**** SUPPLIED MATERIAL

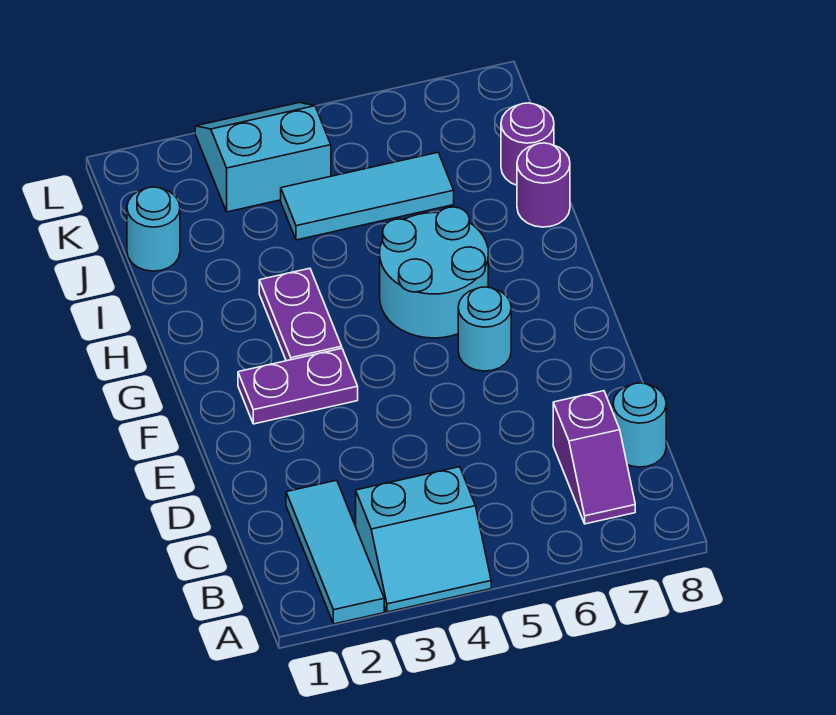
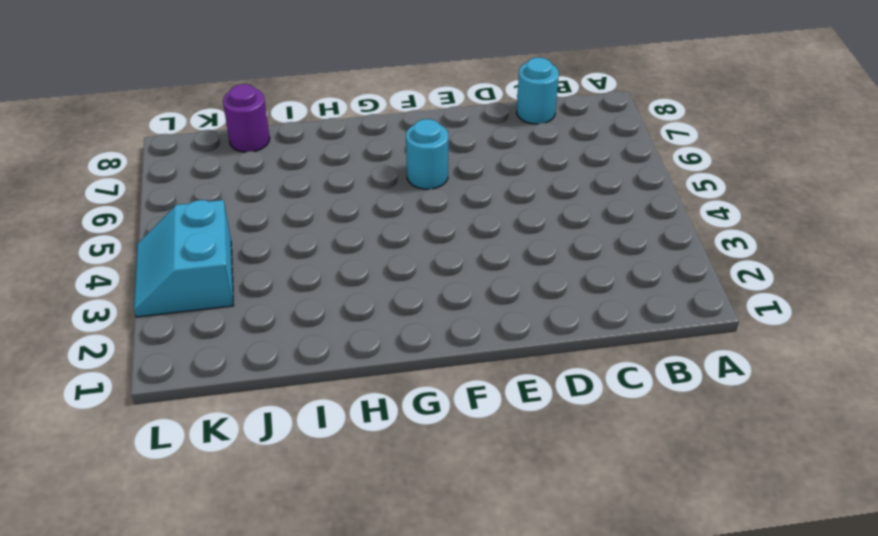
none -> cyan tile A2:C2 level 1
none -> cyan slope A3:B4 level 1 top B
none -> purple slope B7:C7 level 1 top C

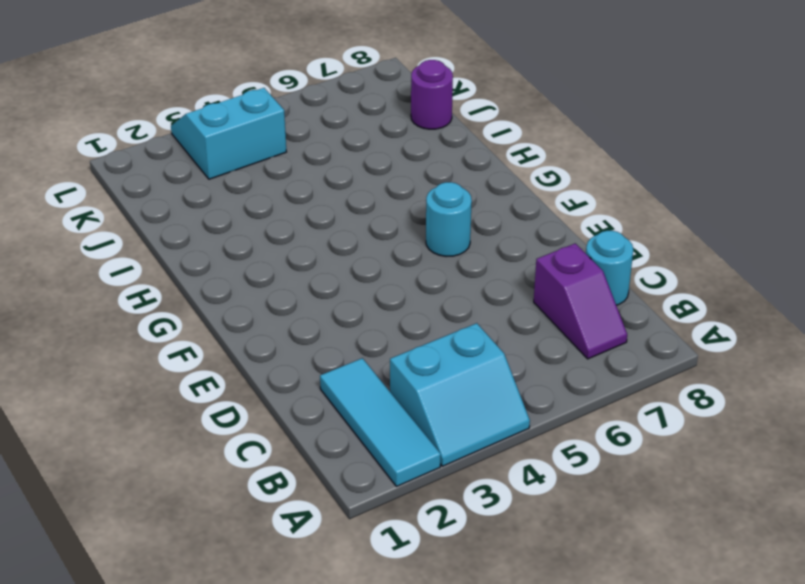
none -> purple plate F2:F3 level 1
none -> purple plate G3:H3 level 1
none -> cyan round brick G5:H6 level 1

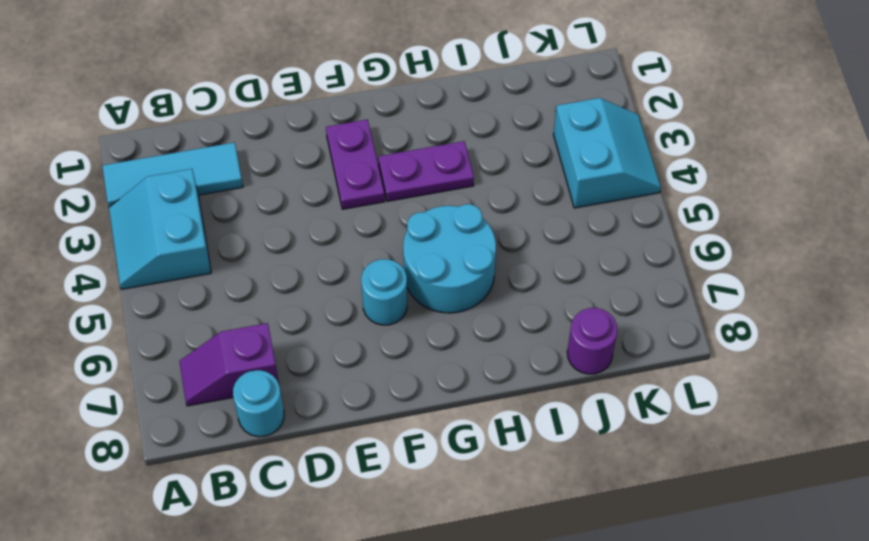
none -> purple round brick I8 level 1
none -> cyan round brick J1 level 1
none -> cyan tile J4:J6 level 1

********
**** SUPPLIED MATERIAL

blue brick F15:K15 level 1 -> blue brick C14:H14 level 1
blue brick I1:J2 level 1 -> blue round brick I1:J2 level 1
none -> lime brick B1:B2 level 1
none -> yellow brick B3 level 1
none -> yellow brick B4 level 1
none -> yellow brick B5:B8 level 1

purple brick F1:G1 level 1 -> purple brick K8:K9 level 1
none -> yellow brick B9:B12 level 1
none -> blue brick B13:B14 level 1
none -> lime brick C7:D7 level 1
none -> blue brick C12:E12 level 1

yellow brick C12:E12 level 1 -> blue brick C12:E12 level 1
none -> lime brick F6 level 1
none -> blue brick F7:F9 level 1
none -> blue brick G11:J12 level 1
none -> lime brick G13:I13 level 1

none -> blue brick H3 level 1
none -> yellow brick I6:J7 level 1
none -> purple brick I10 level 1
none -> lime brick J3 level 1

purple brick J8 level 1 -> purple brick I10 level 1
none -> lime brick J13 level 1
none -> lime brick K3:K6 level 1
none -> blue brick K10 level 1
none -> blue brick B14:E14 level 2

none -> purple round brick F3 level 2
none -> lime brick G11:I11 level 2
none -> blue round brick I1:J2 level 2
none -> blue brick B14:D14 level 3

********

▶ EXERCISE DIRECTIONS
Please reproduce the lines from the line with "none -> lime brick J3 level 1" to the line with "none -> blue brick B14:D14 level 3", both ends included, exactly as they appear above.

▶ YOUR RESPONSE
none -> lime brick J3 level 1

purple brick J8 level 1 -> purple brick I10 level 1
none -> lime brick J13 level 1
none -> lime brick K3:K6 level 1
none -> blue brick K10 level 1
none -> blue brick B14:E14 level 2

none -> purple round brick F3 level 2
none -> lime brick G11:I11 level 2
none -> blue round brick I1:J2 level 2
none -> blue brick B14:D14 level 3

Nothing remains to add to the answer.